**DATA FOR PROCESSING**
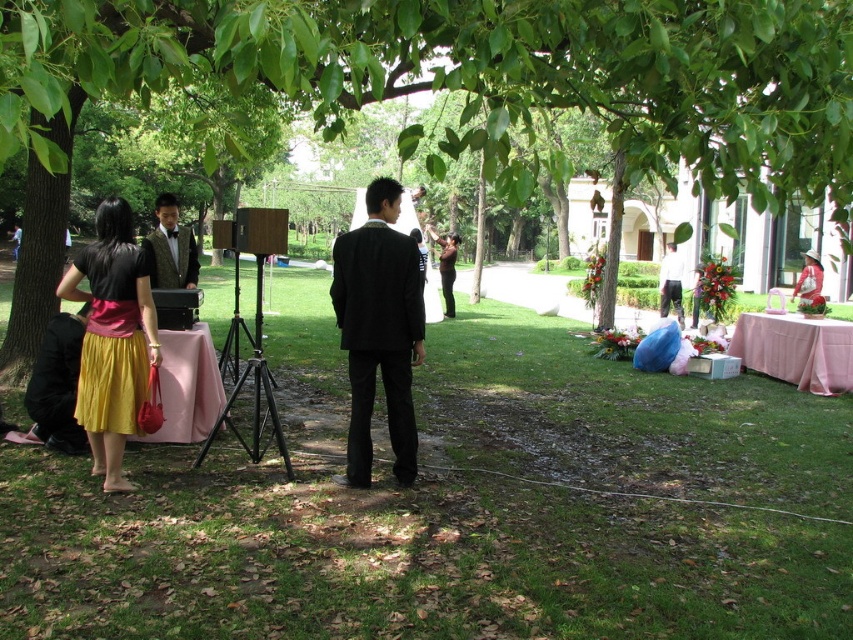
You are a photographer at the park and want to capture a clear photo of the white fabric dress at center without any obstruction. Given that the green leafy tree at center is above it, what should you do to ensure the dress is visible?

The green leafy tree at center is positioned over the white fabric dress at center, so you should move the camera equipment to a lower angle or position to avoid the tree blocking the view of the dress.

In the scene shown: What are the coordinates of the green leafy tree at center?

The green leafy tree at center is located at coordinates point [483,76].

You are a photographer trying to capture a portrait of the person in the shiny black vest at center without the green leafy tree at center blocking the background. Can you adjust your position to achieve this?

The green leafy tree at center is closer to the viewer than the shiny black vest at center, so adjusting your position might not help as the tree is in front of the vest. You may need to move the tree or the vest to avoid the obstruction.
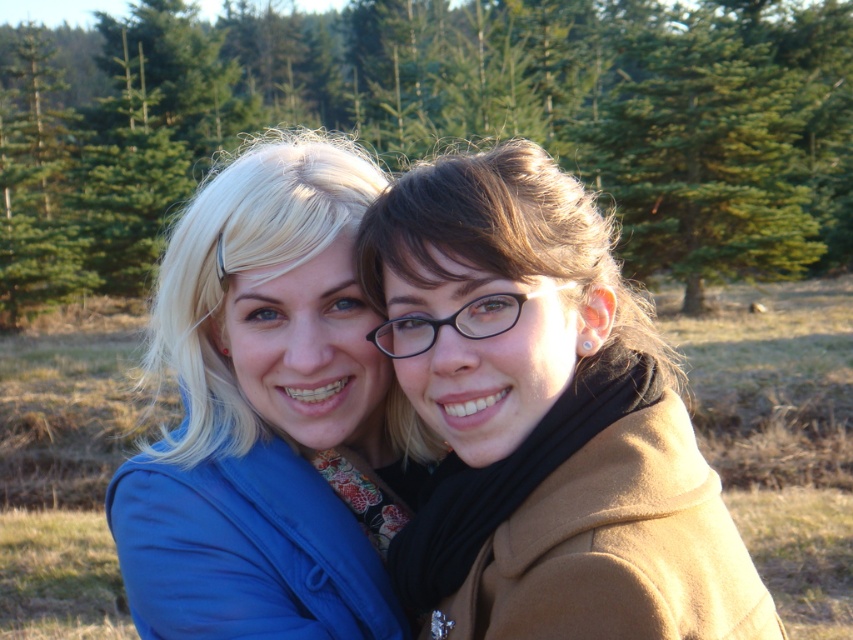
Question: Can you confirm if green matte tree at center is thinner than brown woolen coat at right?

Choices:
 (A) no
 (B) yes

Answer: (A)

Question: Which point is farther to the camera?

Choices:
 (A) blue fabric jacket at center
 (B) green matte tree at center
 (C) brown woolen coat at right

Answer: (B)

Question: Is green matte tree at center wider than blue fabric jacket at center?

Choices:
 (A) yes
 (B) no

Answer: (A)

Question: Which object is closer to the camera taking this photo?

Choices:
 (A) brown woolen coat at right
 (B) blue fabric jacket at center

Answer: (A)

Question: Is brown woolen coat at right further to camera compared to blue fabric jacket at center?

Choices:
 (A) yes
 (B) no

Answer: (B)

Question: Among these points, which one is farthest from the camera?

Choices:
 (A) [x=715, y=198]
 (B) [x=503, y=602]
 (C) [x=184, y=380]

Answer: (A)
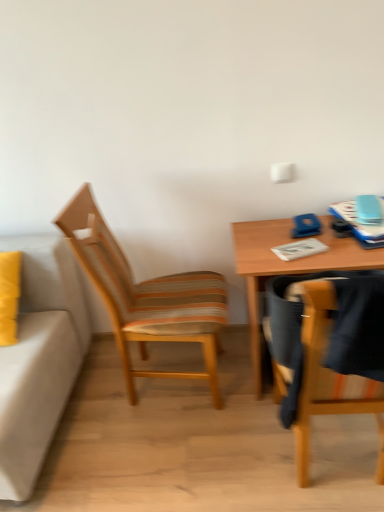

**TASK STATEMENT**
Copy the stretch from the start of the lines through the line containing "The green leafy tree at center is closer", word for word, leaving the picture out of your answer.

**SOLUTION TO THE PROBLEM**
You are a photographer at the park and want to capture a clear photo of the white fabric dress at center without any obstruction. Given that the green leafy tree at center is above it, what should you do to ensure the dress is visible?

The green leafy tree at center is positioned over the white fabric dress at center, so you should move the camera equipment to a lower angle or position to avoid the tree blocking the view of the dress.

In the scene shown: What are the coordinates of the green leafy tree at center?

The green leafy tree at center is located at coordinates point [483,76].

You are a photographer trying to capture a portrait of the person in the shiny black vest at center without the green leafy tree at center blocking the background. Can you adjust your position to achieve this?

The green leafy tree at center is closer to the viewer than the shiny black vest at center, so adjusting your position might not help as the tree is in front of the vest. You may need to move the tree or the vest to avoid the obstruction.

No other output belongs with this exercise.